*** Opening DATA SHOWN ***

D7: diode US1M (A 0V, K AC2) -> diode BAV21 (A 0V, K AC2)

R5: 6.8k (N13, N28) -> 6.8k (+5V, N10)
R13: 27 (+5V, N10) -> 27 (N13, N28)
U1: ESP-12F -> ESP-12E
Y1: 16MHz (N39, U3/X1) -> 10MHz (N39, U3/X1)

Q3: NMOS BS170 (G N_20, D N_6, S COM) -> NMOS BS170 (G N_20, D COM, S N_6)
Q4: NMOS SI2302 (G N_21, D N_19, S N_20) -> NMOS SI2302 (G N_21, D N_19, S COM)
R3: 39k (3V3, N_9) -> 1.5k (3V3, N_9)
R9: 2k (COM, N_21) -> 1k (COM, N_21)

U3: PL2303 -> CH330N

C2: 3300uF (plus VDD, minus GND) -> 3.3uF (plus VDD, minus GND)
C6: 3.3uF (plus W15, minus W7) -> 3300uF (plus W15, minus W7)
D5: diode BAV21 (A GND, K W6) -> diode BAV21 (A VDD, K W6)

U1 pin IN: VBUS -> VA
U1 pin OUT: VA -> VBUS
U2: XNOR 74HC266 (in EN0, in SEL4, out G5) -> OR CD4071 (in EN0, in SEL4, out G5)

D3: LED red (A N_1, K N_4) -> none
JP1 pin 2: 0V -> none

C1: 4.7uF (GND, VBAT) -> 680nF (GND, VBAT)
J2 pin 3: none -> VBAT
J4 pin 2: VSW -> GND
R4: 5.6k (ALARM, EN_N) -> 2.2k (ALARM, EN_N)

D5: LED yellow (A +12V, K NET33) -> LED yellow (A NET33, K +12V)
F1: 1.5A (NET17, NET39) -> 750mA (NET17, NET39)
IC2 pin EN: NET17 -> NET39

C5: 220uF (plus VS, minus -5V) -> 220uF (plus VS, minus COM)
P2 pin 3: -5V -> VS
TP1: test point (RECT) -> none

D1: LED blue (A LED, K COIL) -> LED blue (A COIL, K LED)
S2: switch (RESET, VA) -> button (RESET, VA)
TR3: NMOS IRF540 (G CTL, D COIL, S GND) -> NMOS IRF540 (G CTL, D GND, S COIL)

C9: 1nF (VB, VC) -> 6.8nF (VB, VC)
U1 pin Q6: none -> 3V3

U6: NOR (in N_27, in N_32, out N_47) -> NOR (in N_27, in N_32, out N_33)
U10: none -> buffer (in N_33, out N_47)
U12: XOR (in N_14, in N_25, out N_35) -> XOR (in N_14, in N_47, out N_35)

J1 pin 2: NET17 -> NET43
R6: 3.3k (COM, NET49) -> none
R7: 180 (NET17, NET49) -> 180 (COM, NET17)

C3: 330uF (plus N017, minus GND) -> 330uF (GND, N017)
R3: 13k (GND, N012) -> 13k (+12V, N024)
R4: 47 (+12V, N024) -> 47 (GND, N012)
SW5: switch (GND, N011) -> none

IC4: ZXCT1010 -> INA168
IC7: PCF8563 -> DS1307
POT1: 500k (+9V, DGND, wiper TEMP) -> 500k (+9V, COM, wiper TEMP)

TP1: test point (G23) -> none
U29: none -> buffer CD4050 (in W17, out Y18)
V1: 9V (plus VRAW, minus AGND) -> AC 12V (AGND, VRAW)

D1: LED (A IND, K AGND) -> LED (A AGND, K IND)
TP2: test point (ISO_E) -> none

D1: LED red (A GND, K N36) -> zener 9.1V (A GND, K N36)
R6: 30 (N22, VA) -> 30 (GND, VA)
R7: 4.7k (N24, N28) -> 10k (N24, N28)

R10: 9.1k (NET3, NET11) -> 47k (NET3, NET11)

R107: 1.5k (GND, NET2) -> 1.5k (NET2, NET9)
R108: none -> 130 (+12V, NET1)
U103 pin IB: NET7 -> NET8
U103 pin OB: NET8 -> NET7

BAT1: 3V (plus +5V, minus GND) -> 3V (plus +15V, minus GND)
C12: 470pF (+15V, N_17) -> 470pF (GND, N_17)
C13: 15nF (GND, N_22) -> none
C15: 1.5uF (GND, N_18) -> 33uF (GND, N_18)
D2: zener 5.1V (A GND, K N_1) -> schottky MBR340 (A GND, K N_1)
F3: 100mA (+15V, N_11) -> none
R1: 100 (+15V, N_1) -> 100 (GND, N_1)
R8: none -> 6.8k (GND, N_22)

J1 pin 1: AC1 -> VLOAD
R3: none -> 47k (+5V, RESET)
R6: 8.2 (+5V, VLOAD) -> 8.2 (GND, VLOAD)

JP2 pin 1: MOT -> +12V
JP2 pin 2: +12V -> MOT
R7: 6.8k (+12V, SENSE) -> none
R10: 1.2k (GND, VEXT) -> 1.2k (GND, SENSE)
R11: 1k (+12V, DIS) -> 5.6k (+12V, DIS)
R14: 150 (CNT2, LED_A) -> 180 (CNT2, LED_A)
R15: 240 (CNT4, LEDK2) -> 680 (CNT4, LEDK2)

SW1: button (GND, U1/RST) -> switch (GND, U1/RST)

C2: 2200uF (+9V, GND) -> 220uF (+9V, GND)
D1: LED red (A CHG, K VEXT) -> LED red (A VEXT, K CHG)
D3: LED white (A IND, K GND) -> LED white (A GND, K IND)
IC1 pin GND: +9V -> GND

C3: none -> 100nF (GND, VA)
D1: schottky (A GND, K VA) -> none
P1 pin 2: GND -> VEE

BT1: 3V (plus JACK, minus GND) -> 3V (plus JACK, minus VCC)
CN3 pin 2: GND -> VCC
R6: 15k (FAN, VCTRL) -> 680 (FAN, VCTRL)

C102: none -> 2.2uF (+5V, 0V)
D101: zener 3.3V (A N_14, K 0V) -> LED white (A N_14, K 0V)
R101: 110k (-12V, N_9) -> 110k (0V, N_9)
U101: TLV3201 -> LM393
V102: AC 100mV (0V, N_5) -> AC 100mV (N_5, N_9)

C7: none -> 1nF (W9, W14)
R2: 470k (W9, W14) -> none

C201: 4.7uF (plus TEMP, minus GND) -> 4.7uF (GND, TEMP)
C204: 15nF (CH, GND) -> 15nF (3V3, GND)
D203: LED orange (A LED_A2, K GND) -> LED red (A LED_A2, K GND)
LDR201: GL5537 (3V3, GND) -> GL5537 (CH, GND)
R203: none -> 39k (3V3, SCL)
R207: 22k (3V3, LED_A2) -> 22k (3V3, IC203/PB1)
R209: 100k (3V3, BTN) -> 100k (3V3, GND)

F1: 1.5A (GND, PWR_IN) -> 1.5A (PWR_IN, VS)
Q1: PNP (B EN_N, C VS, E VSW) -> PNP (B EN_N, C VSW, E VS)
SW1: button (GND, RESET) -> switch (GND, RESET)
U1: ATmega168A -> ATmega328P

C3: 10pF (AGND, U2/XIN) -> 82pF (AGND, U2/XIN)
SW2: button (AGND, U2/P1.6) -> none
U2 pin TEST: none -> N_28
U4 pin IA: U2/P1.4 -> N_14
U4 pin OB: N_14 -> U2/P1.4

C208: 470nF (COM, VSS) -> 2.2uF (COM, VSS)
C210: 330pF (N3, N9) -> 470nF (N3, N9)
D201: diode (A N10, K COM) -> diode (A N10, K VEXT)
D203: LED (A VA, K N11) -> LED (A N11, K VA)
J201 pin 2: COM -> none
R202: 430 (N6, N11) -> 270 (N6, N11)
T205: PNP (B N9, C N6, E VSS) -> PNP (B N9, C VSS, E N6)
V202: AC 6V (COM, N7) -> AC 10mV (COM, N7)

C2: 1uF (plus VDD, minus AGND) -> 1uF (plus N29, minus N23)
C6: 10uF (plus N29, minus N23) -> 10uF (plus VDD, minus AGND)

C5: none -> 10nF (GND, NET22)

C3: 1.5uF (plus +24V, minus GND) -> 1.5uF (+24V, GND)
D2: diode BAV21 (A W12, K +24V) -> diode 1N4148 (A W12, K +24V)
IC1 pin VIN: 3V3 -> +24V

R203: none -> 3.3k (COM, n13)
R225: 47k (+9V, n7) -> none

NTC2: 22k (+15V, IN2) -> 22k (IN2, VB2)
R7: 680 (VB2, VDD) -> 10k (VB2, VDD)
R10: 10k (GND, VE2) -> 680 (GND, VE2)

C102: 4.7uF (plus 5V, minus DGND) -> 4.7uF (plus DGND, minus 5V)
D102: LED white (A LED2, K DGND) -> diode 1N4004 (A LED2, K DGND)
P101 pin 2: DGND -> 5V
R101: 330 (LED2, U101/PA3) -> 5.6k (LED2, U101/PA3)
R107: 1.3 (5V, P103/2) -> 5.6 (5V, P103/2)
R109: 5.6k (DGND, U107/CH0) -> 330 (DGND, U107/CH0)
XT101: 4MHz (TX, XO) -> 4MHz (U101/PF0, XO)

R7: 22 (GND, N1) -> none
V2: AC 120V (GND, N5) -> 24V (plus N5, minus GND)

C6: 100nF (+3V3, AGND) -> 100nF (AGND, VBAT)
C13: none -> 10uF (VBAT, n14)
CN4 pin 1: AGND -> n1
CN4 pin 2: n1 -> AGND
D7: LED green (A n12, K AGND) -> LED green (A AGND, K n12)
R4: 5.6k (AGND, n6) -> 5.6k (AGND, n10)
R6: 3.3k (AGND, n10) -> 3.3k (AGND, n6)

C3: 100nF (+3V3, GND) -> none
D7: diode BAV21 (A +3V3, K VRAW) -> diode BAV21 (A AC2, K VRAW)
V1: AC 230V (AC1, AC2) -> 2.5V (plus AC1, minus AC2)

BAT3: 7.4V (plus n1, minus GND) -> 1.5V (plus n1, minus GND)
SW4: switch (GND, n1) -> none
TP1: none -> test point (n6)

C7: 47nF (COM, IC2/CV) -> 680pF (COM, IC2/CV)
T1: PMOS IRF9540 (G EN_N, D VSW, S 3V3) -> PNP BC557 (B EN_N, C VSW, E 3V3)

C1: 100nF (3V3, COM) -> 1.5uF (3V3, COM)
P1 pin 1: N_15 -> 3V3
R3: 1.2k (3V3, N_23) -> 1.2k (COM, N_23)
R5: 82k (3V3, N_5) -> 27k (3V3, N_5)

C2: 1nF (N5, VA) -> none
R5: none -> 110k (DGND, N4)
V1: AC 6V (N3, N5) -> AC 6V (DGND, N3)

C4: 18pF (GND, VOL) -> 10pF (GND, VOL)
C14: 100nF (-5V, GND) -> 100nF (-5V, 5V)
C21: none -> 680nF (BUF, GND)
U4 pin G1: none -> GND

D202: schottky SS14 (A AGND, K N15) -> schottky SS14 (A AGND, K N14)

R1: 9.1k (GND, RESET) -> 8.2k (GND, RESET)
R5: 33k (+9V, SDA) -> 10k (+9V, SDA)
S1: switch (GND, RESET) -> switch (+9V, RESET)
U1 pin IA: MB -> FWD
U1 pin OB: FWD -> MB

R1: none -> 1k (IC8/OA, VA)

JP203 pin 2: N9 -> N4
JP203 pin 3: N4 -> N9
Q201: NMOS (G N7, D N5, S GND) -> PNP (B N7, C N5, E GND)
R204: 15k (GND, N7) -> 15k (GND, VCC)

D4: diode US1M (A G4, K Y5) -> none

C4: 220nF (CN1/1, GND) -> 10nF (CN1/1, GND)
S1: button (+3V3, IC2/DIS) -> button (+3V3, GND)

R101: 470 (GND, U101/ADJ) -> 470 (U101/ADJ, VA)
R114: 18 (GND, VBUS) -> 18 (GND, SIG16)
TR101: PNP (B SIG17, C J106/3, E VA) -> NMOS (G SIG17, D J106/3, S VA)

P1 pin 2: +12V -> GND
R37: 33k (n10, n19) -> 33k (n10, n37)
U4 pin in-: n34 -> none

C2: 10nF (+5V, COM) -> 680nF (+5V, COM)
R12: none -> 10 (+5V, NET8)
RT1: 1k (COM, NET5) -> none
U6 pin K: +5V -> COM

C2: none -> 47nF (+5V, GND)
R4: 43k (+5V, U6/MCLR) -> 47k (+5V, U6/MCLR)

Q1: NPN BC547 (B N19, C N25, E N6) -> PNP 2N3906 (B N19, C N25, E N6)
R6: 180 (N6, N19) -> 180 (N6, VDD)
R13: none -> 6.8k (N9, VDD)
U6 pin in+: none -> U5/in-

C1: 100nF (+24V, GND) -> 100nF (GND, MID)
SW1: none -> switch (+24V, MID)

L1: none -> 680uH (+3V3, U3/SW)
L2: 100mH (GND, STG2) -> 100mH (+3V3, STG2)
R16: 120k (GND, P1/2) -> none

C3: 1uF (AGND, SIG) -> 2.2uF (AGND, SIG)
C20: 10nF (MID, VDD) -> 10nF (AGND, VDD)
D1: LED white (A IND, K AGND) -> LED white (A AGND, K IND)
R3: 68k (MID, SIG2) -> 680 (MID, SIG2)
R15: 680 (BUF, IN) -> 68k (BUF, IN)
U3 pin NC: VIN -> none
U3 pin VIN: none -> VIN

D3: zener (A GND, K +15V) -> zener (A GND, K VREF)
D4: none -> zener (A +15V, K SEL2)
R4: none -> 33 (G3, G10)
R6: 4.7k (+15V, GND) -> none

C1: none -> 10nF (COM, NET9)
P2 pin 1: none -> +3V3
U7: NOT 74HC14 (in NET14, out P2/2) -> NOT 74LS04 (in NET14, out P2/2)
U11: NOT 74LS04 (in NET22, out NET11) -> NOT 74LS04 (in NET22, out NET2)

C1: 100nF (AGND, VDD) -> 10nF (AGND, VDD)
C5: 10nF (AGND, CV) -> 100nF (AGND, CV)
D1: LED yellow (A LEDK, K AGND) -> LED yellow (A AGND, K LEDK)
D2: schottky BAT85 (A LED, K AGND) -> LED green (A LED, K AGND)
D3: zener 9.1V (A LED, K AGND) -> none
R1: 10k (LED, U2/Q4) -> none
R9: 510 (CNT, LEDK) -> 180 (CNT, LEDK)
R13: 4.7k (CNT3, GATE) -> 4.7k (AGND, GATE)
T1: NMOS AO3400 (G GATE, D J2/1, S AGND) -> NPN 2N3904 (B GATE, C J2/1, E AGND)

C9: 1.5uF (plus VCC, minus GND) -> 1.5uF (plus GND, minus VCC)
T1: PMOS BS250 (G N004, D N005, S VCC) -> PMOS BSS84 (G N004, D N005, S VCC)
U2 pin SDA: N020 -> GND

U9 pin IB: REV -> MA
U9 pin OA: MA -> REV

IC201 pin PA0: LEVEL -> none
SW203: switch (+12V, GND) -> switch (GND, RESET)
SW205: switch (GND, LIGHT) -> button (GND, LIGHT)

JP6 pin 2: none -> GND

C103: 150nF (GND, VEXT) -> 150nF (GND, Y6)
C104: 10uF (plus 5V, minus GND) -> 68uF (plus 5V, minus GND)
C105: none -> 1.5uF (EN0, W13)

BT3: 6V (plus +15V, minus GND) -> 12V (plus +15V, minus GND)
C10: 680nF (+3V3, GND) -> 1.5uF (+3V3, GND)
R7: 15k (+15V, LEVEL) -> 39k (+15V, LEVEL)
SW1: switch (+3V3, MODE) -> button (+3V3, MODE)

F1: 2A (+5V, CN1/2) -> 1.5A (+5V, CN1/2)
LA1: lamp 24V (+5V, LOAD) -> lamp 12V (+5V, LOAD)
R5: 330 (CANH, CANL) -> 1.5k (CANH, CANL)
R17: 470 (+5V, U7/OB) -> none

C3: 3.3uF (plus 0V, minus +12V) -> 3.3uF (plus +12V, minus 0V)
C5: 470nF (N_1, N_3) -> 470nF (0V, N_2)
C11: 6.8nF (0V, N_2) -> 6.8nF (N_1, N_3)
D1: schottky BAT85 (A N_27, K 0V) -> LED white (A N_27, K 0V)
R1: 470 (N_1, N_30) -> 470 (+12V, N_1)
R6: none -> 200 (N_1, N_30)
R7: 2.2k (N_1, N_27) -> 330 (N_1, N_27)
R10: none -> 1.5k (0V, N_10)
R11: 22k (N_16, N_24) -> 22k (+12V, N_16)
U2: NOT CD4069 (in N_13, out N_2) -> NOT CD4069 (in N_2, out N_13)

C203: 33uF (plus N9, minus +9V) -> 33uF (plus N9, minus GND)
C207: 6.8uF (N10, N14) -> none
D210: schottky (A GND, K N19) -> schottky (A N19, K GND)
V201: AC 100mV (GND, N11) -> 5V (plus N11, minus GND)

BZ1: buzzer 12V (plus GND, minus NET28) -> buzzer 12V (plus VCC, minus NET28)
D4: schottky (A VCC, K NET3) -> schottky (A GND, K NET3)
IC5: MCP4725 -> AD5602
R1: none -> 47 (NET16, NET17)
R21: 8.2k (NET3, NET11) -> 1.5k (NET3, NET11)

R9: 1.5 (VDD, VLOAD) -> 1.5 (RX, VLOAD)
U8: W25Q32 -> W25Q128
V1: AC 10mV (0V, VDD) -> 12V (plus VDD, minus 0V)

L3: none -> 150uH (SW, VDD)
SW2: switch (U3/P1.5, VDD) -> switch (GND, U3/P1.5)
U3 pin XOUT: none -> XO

*** Closing DATA SHOWN ***

_WHAT IS BEING ASKED:_ Within the material above, show every line that includes "switch".

_RESULT OF THE EXERCISE:_
S2: switch (RESET, VA) -> button (RESET, VA)
SW5: switch (GND, N011) -> none
SW1: button (GND, U1/RST) -> switch (GND, U1/RST)
SW1: button (GND, RESET) -> switch (GND, RESET)
SW4: switch (GND, n1) -> none
S1: switch (GND, RESET) -> switch (+9V, RESET)
SW1: none -> switch (+24V, MID)
SW203: switch (+12V, GND) -> switch (GND, RESET)
SW205: switch (GND, LIGHT) -> button (GND, LIGHT)
SW1: switch (+3V3, MODE) -> button (+3V3, MODE)
SW2: switch (U3/P1.5, VDD) -> switch (GND, U3/P1.5)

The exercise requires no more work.